TO-DO ITEM
Leave the pictures out and restate each entry below word for word.

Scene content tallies
==============================
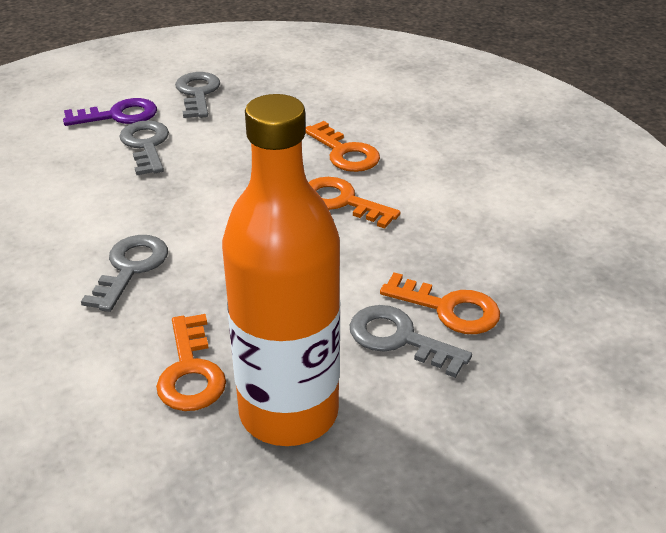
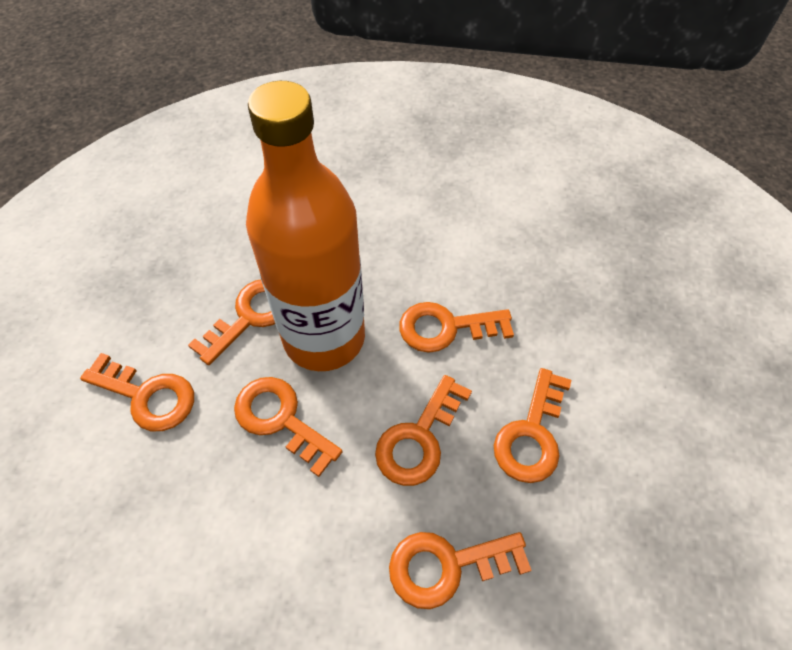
grey key: 4 -> 0
orange key: 4 -> 7
purple key: 1 -> 0

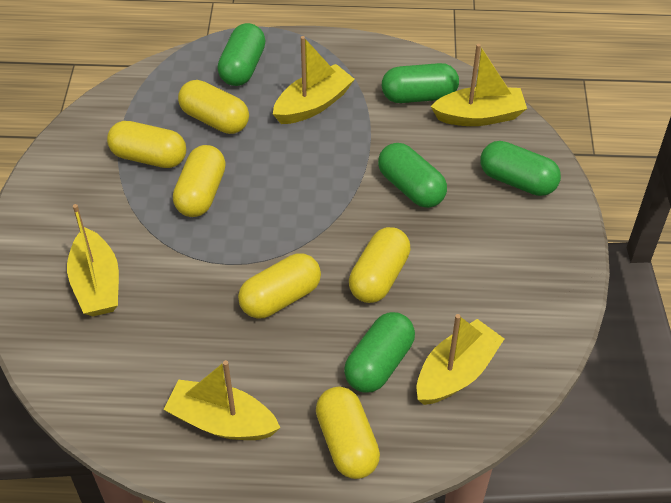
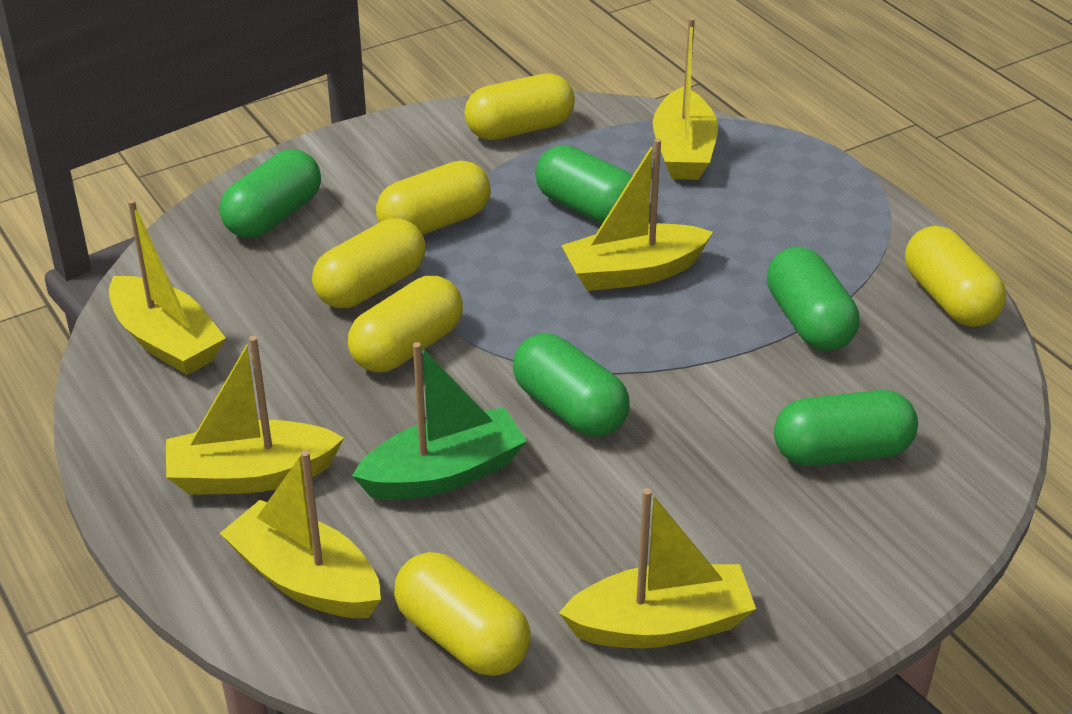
green boat: 0 -> 1
yellow boat: 5 -> 6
==============================
RESULT OF THE TASK
grey key: 4 -> 0
orange key: 4 -> 7
purple key: 1 -> 0

green boat: 0 -> 1
yellow boat: 5 -> 6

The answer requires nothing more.